◆ WHAT NEEDS TO BE DONE ◆
Print the whole listing exactly as it appears, but skip the pictures.

--- START ---

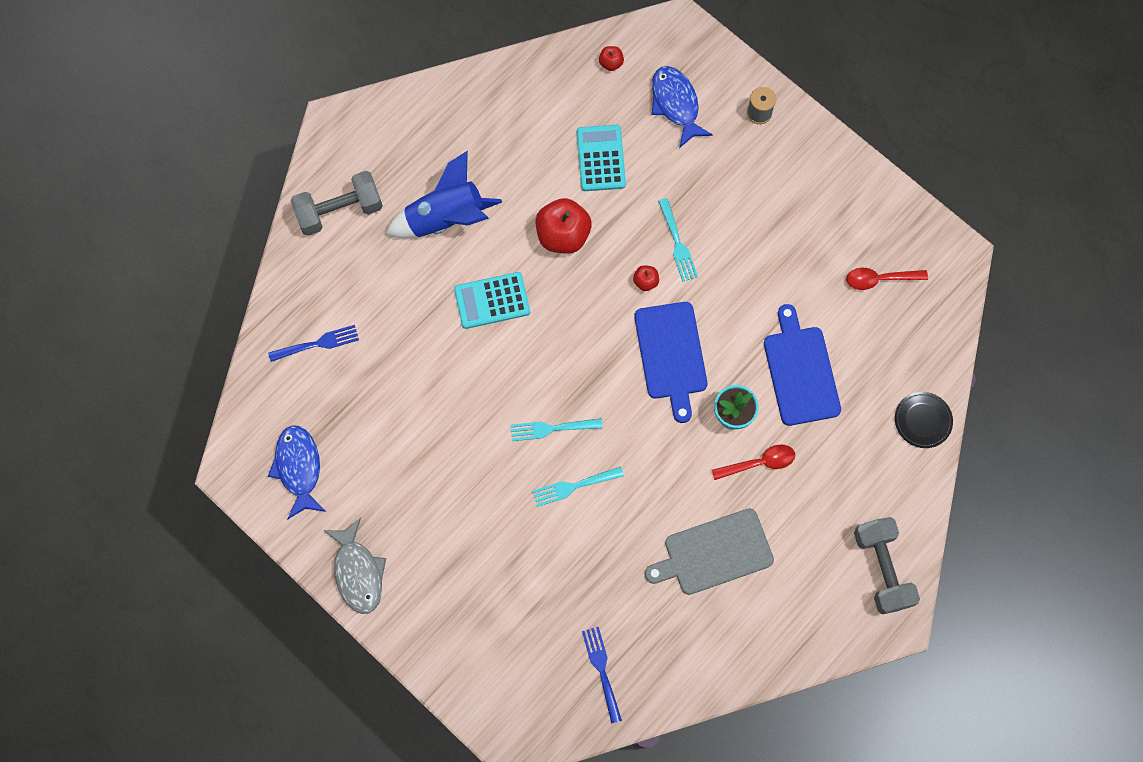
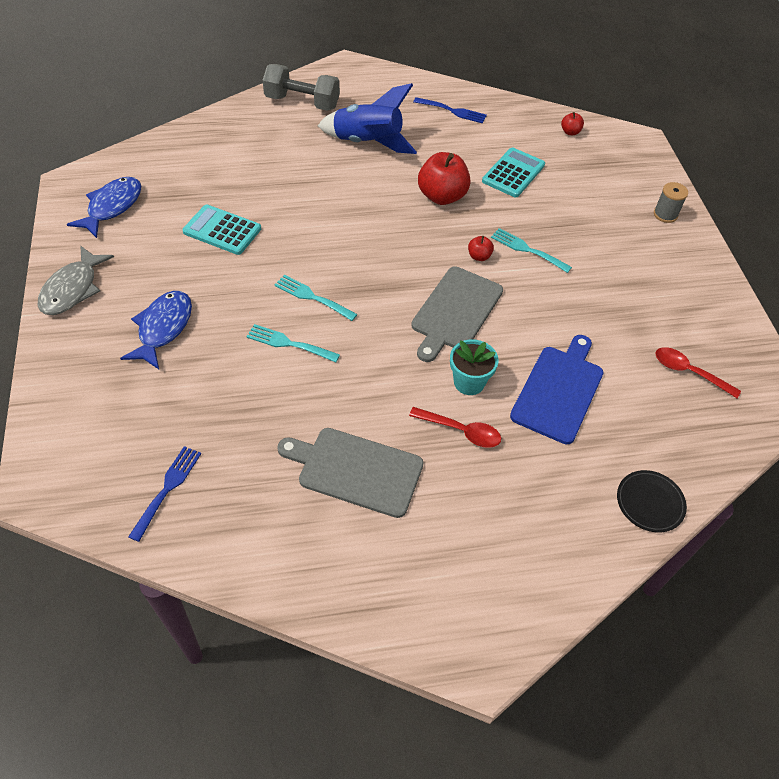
camera: 35 degrees right, 20 degrees down
(318, 343) = (208, 154): blue fork -> blue fork (453, 111)
(492, 300) = (351, 200): turquoise calculator -> turquoise calculator (222, 230)
(671, 355) = (455, 311): blue cutting board -> grey cutting board
(676, 104) = (600, 176): blue fish -> blue fish (163, 328)
(677, 243) = (527, 250): turquoise fork -> turquoise fork turned 105 degrees clockwise
(882, 569) = (505, 600): grey dumbbell -> none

--- END ---

◆ TASK ANSWER ◆
camera: 35 degrees right, 20 degrees down
(318, 343) = (208, 154): blue fork -> blue fork (453, 111)
(492, 300) = (351, 200): turquoise calculator -> turquoise calculator (222, 230)
(671, 355) = (455, 311): blue cutting board -> grey cutting board
(676, 104) = (600, 176): blue fish -> blue fish (163, 328)
(677, 243) = (527, 250): turquoise fork -> turquoise fork turned 105 degrees clockwise
(882, 569) = (505, 600): grey dumbbell -> none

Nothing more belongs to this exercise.